Your answer must consist of every line from the data below that includes the word "rocket".

● **Information**:
- - - -
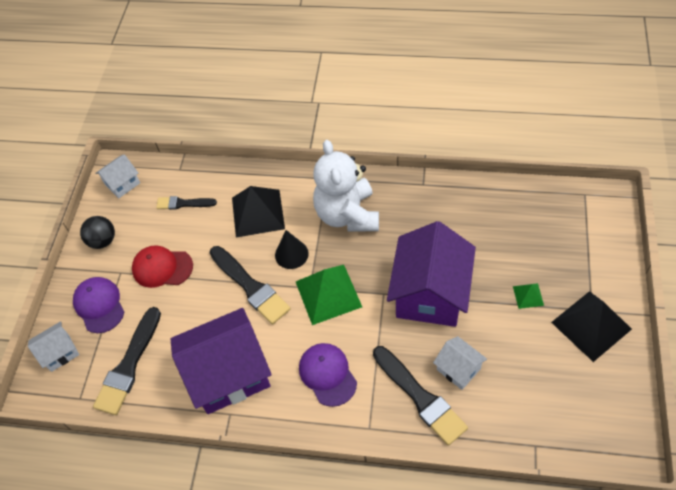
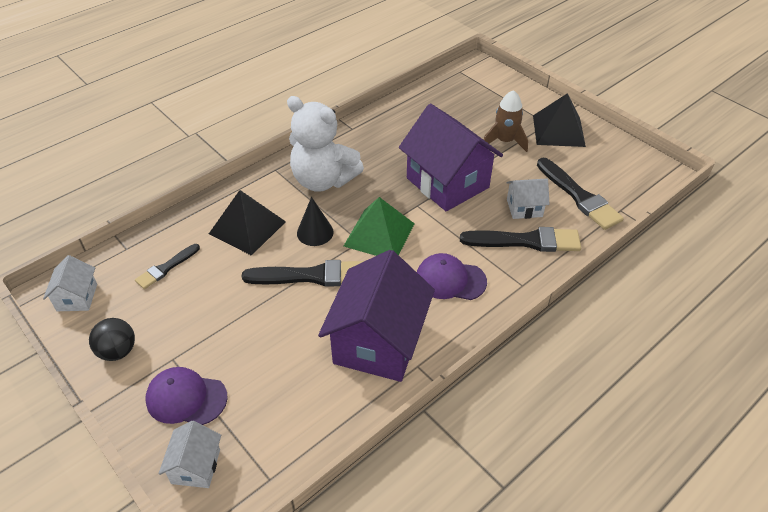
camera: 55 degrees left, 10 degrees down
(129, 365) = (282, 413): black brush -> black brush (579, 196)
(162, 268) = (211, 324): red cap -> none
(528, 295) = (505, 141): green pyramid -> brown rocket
- - - -
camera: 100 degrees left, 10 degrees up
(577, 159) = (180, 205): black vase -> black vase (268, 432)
- - - -
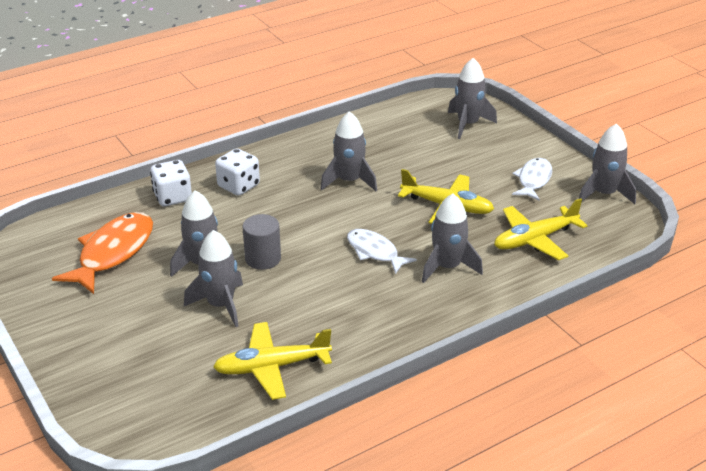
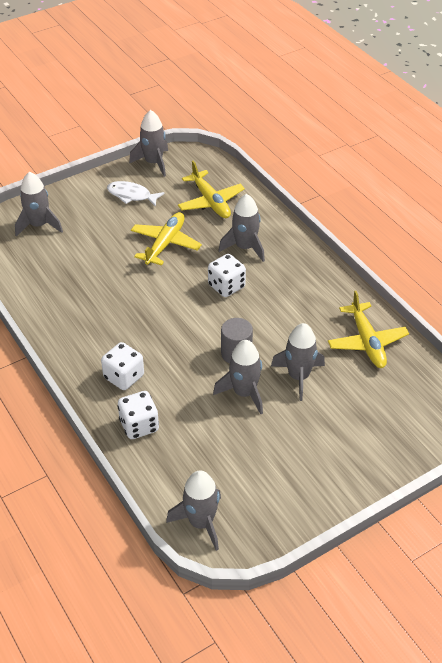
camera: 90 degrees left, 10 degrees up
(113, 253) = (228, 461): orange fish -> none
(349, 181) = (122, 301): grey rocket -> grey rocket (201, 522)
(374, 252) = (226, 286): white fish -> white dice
- - - -
● **Solution below**:
(528, 295) = (505, 141): green pyramid -> brown rocket
(349, 181) = (122, 301): grey rocket -> grey rocket (201, 522)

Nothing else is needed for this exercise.